◆ Given entries ◆
*** Block opens ***

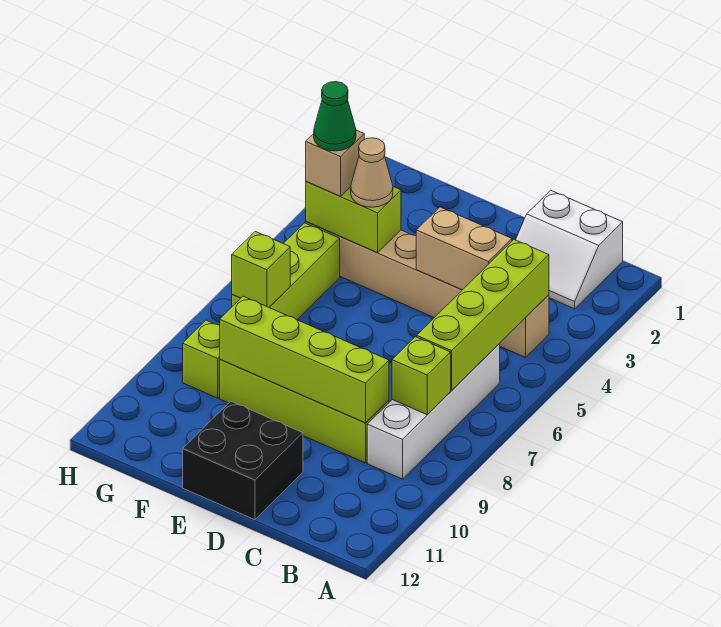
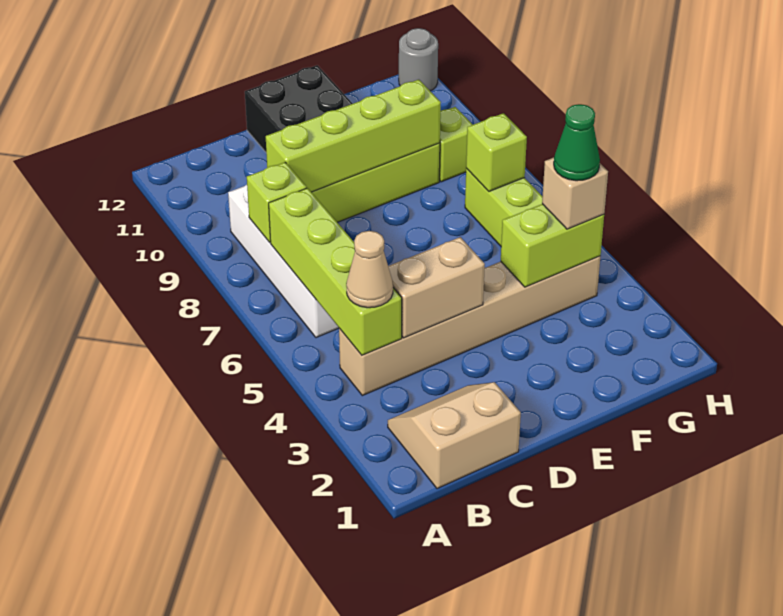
white slope B1:C2 level 1 top 1 -> tan slope B1:C2 level 1 top 1
tan cone F4 level 3 -> tan cone B4 level 3
none -> grey round brick H12 level 1

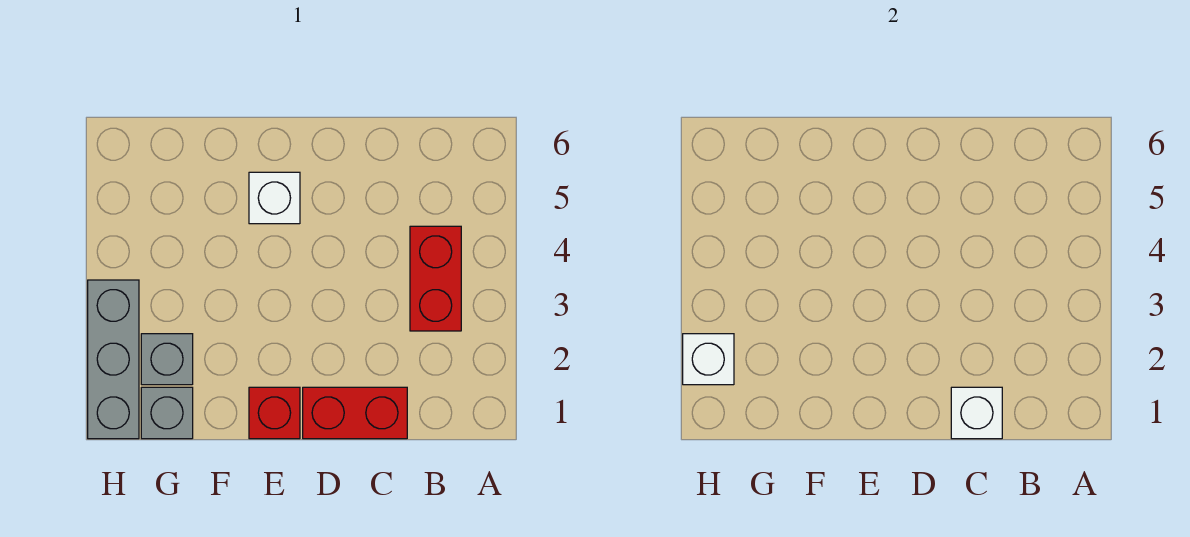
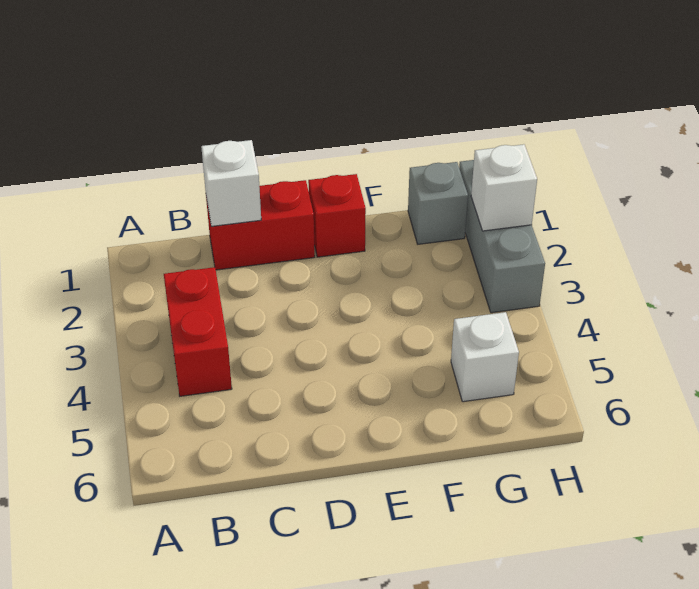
white brick E5 level 1 -> white brick G5 level 1
grey brick G2 level 1 -> none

*** Block closes ***

◆ What the task asks ◆
The expected output is each record, copied exactly, and nothing in place of the pictures.

◆ Final answer ◆
white slope B1:C2 level 1 top 1 -> tan slope B1:C2 level 1 top 1
tan cone F4 level 3 -> tan cone B4 level 3
none -> grey round brick H12 level 1

white brick E5 level 1 -> white brick G5 level 1
grey brick G2 level 1 -> none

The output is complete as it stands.